WHAT THIS TASK INVOLVES:
The answer should be an exact copy of the lines from the line with "(245, 278) = (330, 211): white" through the last line of the entries, and no other lines.
□ □ □ □ □
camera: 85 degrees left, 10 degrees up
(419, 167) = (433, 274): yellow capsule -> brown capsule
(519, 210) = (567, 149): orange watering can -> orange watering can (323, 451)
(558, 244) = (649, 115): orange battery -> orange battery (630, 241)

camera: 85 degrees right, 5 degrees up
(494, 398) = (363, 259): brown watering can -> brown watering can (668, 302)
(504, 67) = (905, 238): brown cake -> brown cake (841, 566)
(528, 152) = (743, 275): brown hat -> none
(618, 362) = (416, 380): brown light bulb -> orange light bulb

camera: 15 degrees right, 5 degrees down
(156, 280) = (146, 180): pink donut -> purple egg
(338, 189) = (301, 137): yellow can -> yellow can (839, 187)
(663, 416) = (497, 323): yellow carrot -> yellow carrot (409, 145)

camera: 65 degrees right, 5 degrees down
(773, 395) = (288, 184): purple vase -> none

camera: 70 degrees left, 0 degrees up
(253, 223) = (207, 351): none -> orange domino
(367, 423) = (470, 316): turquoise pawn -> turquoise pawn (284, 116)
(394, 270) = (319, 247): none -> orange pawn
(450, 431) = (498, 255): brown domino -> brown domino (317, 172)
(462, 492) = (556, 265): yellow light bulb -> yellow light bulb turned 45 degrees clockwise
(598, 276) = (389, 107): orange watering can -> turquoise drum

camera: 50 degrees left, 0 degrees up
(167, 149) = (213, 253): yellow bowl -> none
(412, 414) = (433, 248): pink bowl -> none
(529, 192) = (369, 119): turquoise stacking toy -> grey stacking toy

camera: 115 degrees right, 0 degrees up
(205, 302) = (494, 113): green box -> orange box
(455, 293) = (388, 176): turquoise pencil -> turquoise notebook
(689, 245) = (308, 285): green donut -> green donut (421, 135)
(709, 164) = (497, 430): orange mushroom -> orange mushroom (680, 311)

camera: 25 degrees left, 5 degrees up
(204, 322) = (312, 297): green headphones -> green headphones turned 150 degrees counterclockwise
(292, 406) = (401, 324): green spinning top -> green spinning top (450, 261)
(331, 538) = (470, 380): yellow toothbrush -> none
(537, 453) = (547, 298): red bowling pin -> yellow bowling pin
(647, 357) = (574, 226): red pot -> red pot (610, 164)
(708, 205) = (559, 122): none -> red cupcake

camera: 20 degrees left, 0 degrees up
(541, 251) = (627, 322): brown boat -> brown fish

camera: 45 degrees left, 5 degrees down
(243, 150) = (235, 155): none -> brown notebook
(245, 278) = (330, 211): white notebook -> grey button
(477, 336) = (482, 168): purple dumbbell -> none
□ □ □ □ □
FINISHED EXERCISE:
(245, 278) = (330, 211): white notebook -> grey button
(477, 336) = (482, 168): purple dumbbell -> none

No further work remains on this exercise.